____ Material for the task
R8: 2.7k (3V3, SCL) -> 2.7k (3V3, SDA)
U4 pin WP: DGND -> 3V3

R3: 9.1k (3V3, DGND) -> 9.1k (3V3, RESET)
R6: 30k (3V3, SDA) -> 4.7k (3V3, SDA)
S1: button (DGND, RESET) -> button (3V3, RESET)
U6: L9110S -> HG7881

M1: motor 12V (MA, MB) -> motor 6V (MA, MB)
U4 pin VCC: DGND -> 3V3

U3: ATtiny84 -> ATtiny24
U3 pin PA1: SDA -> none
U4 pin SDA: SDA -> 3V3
________
» **What needs to be done**
Could you retype all of the entries, leaving every character unchanged?

» **Answer below**
R8: 2.7k (3V3, SCL) -> 2.7k (3V3, SDA)
U4 pin WP: DGND -> 3V3

R3: 9.1k (3V3, DGND) -> 9.1k (3V3, RESET)
R6: 30k (3V3, SDA) -> 4.7k (3V3, SDA)
S1: button (DGND, RESET) -> button (3V3, RESET)
U6: L9110S -> HG7881

M1: motor 12V (MA, MB) -> motor 6V (MA, MB)
U4 pin VCC: DGND -> 3V3

U3: ATtiny84 -> ATtiny24
U3 pin PA1: SDA -> none
U4 pin SDA: SDA -> 3V3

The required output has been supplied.